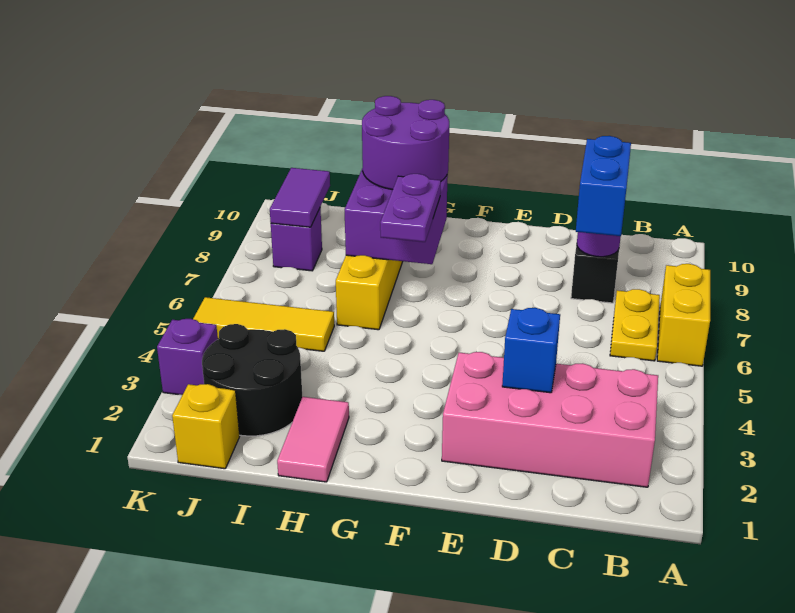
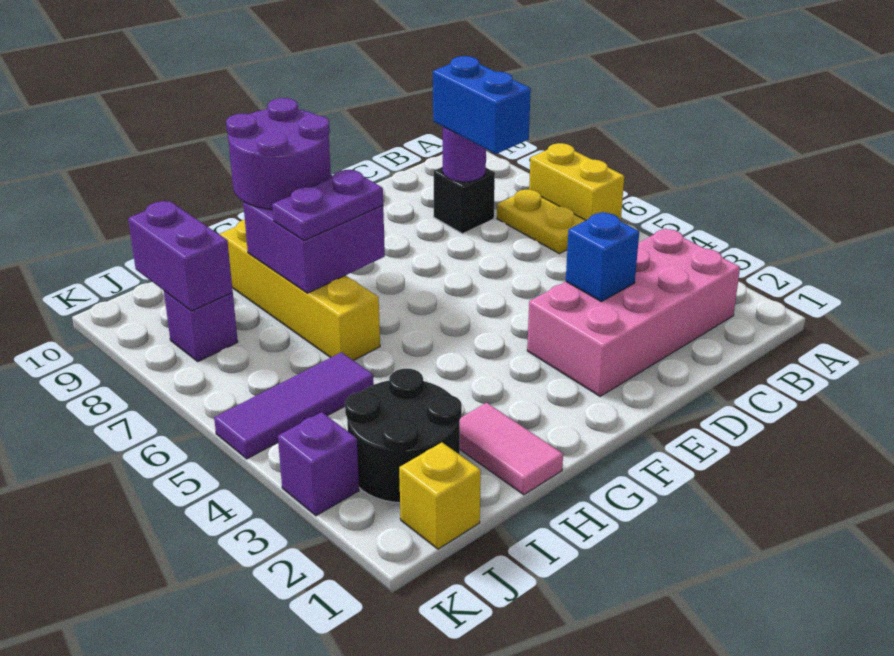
purple plate G6:G7 level 3 -> purple plate G7:H7 level 3
yellow tile I5:K5 level 1 -> purple tile I5:K5 level 1
purple tile J8:J9 level 2 -> purple brick J8:J9 level 2

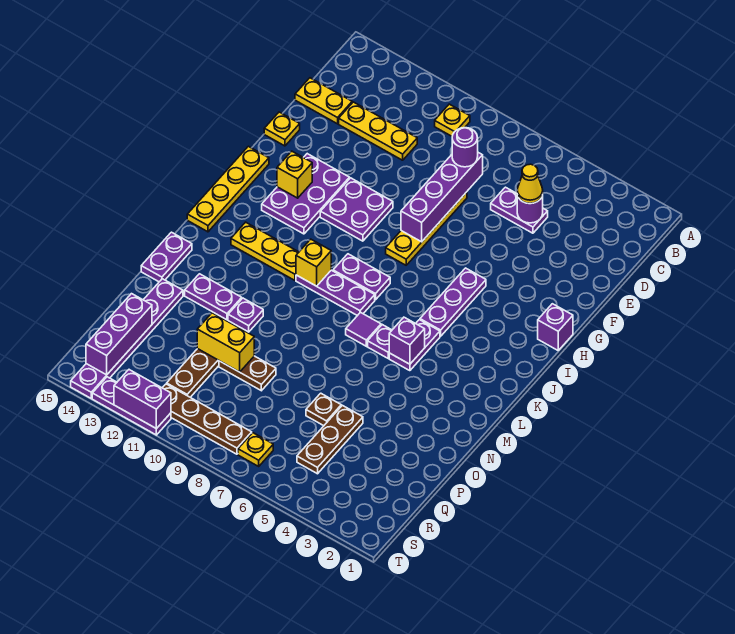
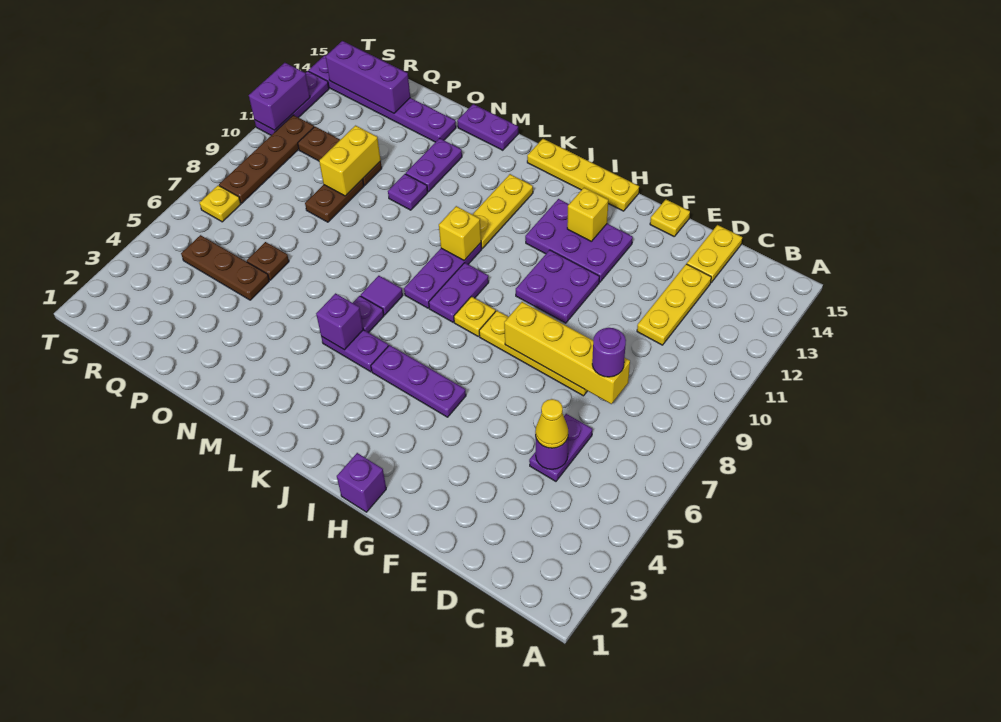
yellow plate B10 level 1 -> yellow plate I8 level 1
purple brick D8:G8 level 2 -> yellow brick D8:G8 level 2

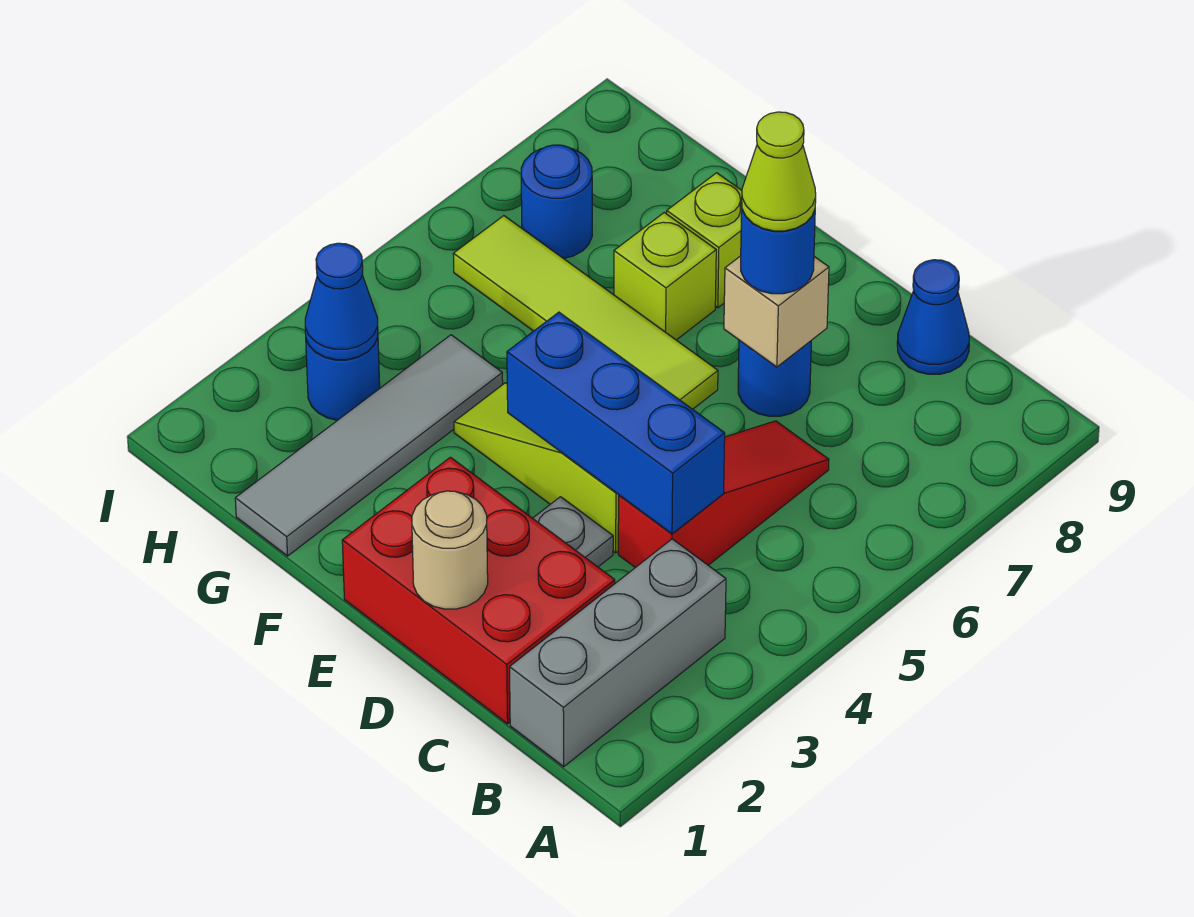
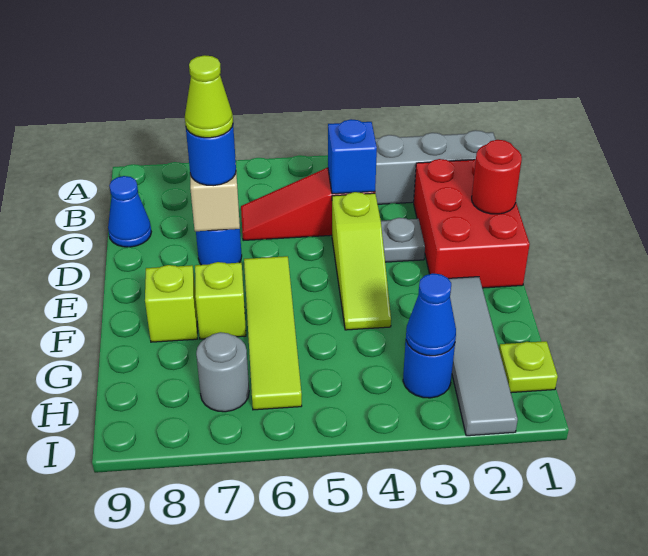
blue brick C4:E4 level 2 -> blue brick C4 level 2
tan round brick D1 level 2 -> red round brick D1 level 2
grey tile G1:G4 level 1 -> grey tile F2:I2 level 1
none -> lime plate H1 level 1
blue round brick H7 level 1 -> grey round brick H7 level 1

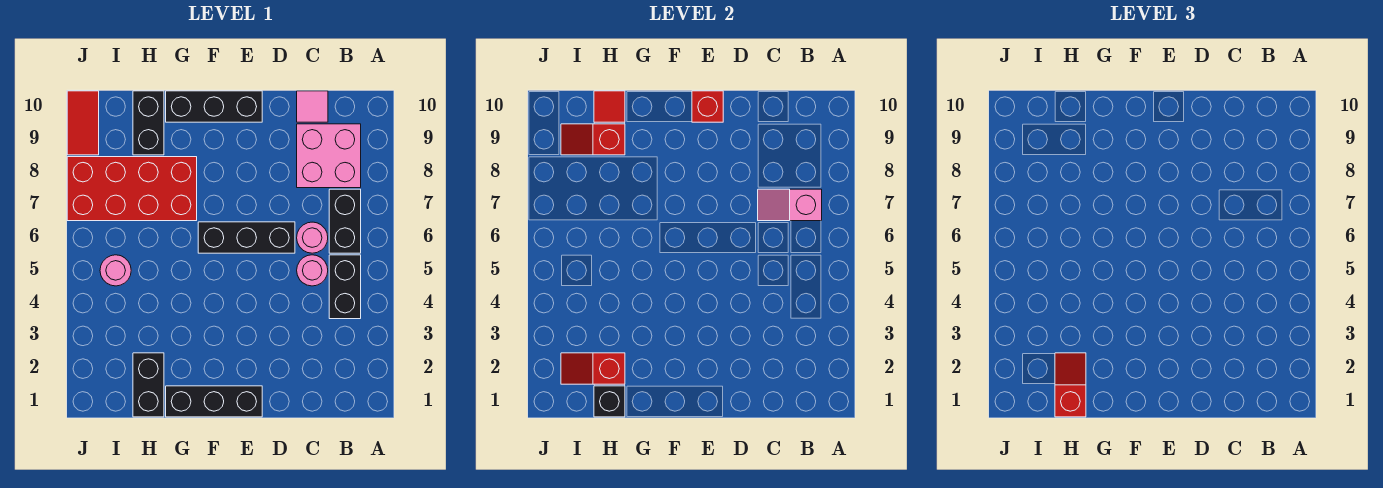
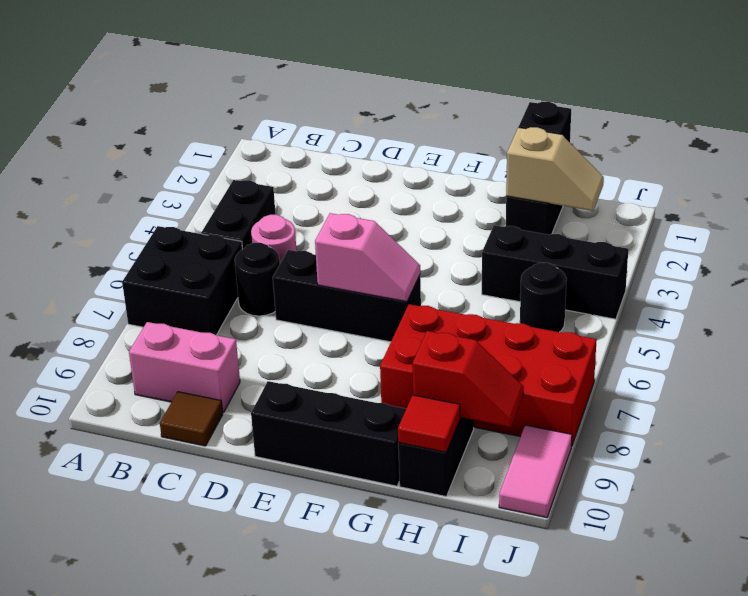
black brick B6:B7 level 1 -> black brick A6:B7 level 1
pink slope B7:C7 level 2 top B -> pink slope E6:F6 level 2 top E
pink brick B8:C9 level 1 -> pink brick B9:C9 level 1
pink round brick C6 level 1 -> black round brick C6 level 1
pink tile C10 level 1 -> brown tile C10 level 1
black brick E1:G1 level 1 -> black brick H4:J4 level 1
red brick E10 level 2 -> none
red slope H1:H2 level 3 top 1 -> none
red slope H2:I2 level 2 top H -> tan slope H2:I2 level 2 top H
pink round brick I5 level 1 -> black round brick I5 level 1
red tile J9:J10 level 1 -> pink tile J9:J10 level 1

* _What the task requires_
Copy task for the entries above: every line with the string "round".

* _Final answer_
tan round brick D1 level 2 -> red round brick D1 level 2
blue round brick H7 level 1 -> grey round brick H7 level 1
pink round brick C6 level 1 -> black round brick C6 level 1
pink round brick I5 level 1 -> black round brick I5 level 1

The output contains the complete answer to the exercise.